[What you are asked to do] Starting with the first line and ending with the line that holds "J7 pin 1: ISO_C2 -> ISO_E2", repeat the material exactly.

[Extracted entries]
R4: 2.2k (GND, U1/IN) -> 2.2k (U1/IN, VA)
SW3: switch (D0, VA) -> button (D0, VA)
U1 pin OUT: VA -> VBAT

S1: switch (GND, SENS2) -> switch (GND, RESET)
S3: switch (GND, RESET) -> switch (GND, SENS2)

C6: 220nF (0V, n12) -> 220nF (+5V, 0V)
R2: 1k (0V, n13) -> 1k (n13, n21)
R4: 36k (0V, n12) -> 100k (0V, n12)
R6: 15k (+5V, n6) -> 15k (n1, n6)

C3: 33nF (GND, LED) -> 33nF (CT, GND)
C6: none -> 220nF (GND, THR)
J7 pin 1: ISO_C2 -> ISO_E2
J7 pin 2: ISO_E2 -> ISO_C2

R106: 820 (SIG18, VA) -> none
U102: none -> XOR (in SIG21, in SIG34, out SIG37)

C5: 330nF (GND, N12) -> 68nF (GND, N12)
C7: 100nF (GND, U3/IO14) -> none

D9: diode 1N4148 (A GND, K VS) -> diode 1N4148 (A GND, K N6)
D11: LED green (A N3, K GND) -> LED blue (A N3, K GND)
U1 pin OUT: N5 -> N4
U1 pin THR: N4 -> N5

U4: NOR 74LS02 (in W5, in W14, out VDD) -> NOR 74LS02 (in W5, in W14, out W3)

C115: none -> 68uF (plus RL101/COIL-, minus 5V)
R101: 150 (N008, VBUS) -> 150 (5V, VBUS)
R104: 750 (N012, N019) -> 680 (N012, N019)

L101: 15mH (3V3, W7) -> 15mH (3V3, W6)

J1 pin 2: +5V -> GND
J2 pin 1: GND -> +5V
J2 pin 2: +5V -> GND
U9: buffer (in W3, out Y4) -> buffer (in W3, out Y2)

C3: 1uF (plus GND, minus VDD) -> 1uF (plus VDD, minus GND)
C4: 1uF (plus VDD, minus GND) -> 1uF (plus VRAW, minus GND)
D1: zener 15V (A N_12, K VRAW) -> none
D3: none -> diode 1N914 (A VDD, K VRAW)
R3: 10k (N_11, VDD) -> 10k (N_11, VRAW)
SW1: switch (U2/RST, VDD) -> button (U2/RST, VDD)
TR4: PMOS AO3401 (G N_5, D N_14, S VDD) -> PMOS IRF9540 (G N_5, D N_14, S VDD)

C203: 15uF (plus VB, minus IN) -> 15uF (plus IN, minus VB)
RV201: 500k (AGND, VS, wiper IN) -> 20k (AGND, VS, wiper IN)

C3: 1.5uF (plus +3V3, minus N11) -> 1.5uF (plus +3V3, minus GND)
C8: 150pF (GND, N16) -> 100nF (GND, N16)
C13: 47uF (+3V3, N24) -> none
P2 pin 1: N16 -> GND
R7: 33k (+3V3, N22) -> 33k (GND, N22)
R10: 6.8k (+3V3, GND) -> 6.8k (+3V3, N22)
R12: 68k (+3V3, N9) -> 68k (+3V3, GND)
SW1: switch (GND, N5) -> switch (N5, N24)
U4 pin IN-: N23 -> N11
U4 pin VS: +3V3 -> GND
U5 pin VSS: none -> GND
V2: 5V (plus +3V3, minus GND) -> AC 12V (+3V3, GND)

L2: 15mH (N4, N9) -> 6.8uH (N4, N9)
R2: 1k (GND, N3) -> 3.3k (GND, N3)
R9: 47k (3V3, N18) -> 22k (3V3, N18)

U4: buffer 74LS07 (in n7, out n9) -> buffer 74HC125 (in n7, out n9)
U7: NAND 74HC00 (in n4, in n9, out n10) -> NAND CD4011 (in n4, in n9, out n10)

[Answer section]
R4: 2.2k (GND, U1/IN) -> 2.2k (U1/IN, VA)
SW3: switch (D0, VA) -> button (D0, VA)
U1 pin OUT: VA -> VBAT

S1: switch (GND, SENS2) -> switch (GND, RESET)
S3: switch (GND, RESET) -> switch (GND, SENS2)

C6: 220nF (0V, n12) -> 220nF (+5V, 0V)
R2: 1k (0V, n13) -> 1k (n13, n21)
R4: 36k (0V, n12) -> 100k (0V, n12)
R6: 15k (+5V, n6) -> 15k (n1, n6)

C3: 33nF (GND, LED) -> 33nF (CT, GND)
C6: none -> 220nF (GND, THR)
J7 pin 1: ISO_C2 -> ISO_E2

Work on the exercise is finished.